_How to complete this task:_ From the listing below, reproduce word for word the part that opens with the line containing "(199, 491) = (395, 489): turquoise" and closes with the line containing "(409, 135) = (472, 125): turquoise"; reproduce nothing else.

_Stored data:_

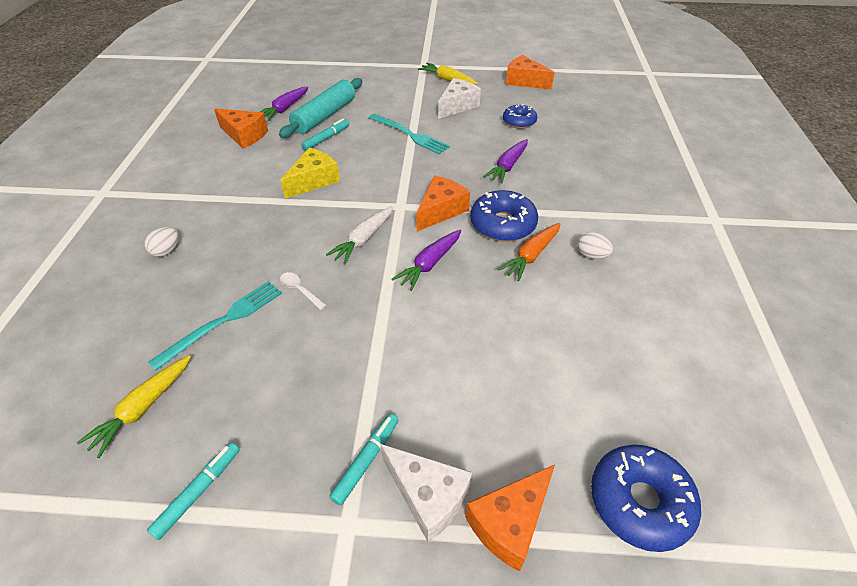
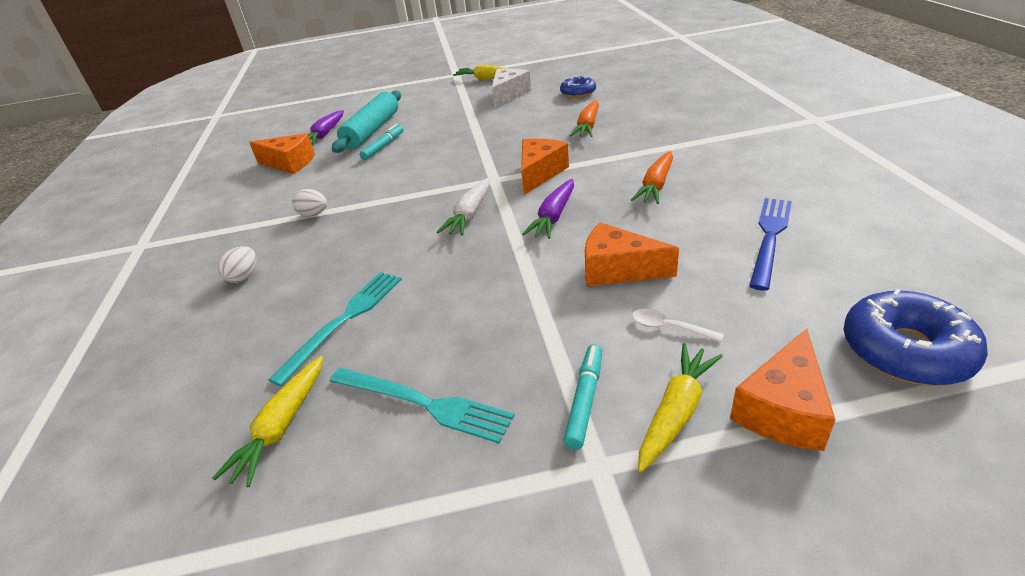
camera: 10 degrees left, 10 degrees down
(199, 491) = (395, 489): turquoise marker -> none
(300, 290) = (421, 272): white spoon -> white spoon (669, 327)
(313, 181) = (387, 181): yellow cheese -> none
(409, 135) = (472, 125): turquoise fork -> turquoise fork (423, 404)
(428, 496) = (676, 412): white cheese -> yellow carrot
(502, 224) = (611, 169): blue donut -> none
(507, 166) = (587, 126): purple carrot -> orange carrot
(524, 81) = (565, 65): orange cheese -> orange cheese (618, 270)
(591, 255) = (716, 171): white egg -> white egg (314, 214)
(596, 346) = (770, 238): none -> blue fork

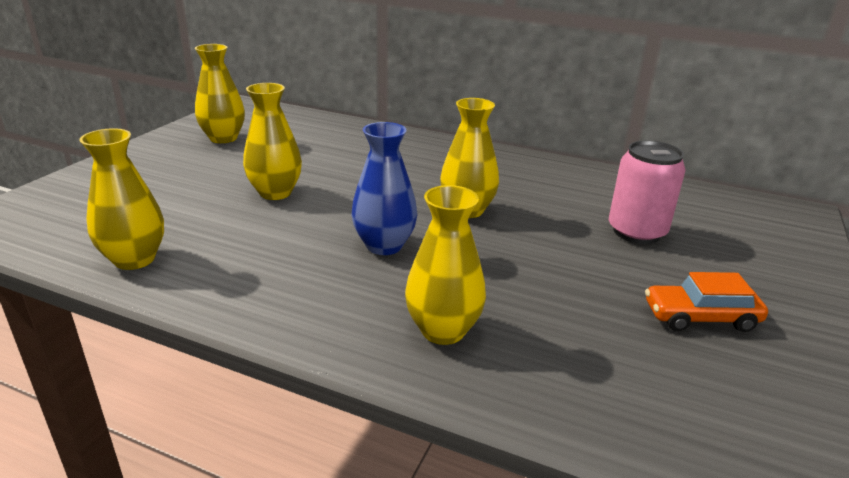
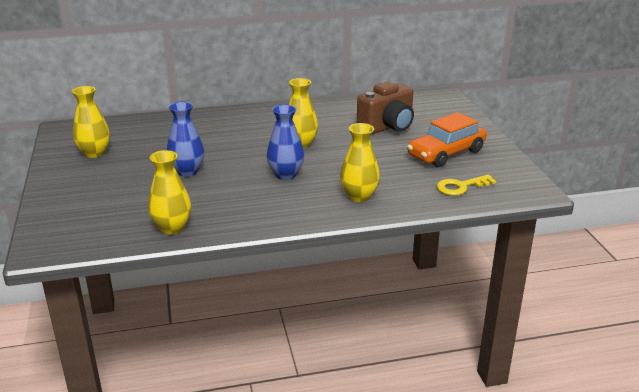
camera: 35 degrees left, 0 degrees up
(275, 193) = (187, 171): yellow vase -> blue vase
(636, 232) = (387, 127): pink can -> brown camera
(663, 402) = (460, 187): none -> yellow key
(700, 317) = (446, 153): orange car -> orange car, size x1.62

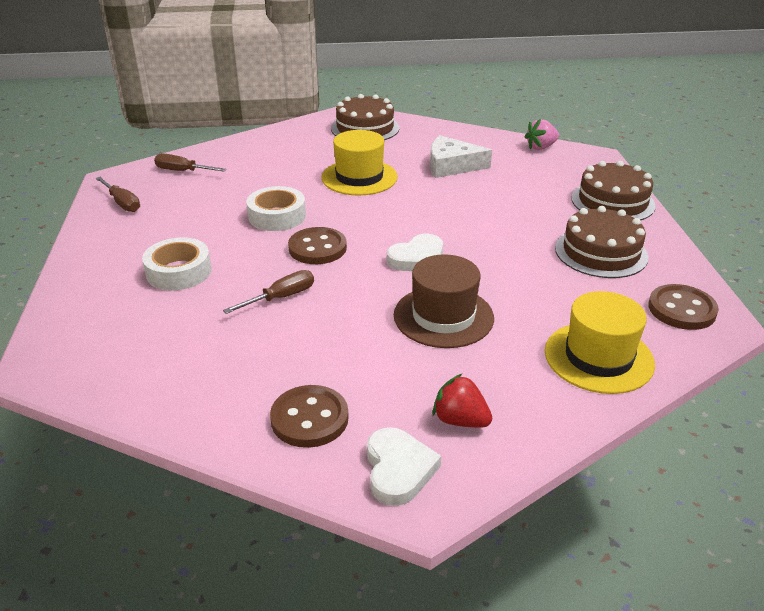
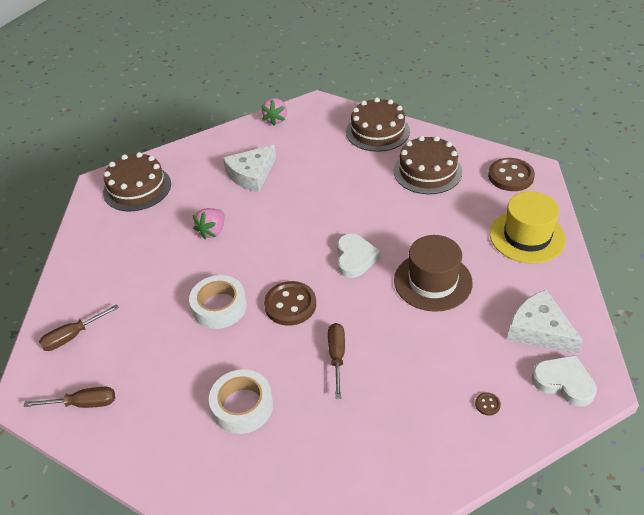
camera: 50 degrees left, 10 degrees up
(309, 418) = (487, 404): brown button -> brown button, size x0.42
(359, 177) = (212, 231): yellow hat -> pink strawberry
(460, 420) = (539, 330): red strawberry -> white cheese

_Solved exercise:_
(199, 491) = (395, 489): turquoise marker -> none
(300, 290) = (421, 272): white spoon -> white spoon (669, 327)
(313, 181) = (387, 181): yellow cheese -> none
(409, 135) = (472, 125): turquoise fork -> turquoise fork (423, 404)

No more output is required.